Aim of the exercise: Filter the material below down to the lines containing the word "from".

Data segment:
----

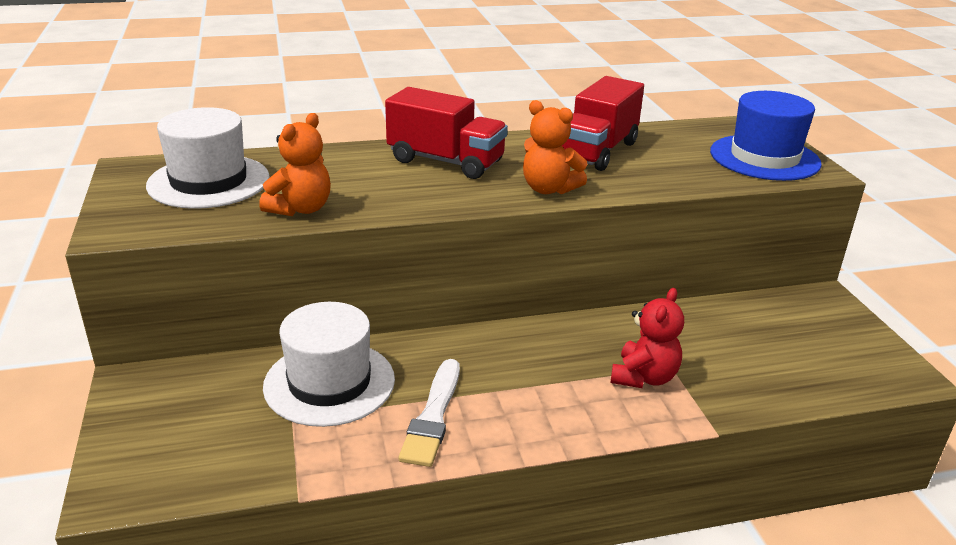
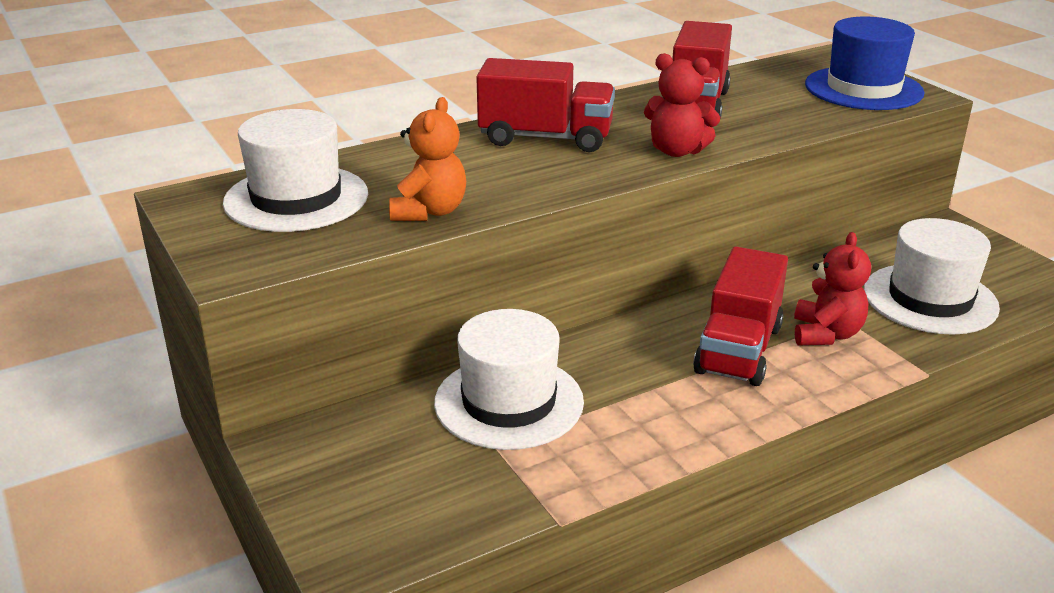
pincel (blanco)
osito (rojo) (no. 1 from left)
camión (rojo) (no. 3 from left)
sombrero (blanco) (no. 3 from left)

----

Response area:
osito (rojo) (no. 1 from left)
camión (rojo) (no. 3 from left)
sombrero (blanco) (no. 3 from left)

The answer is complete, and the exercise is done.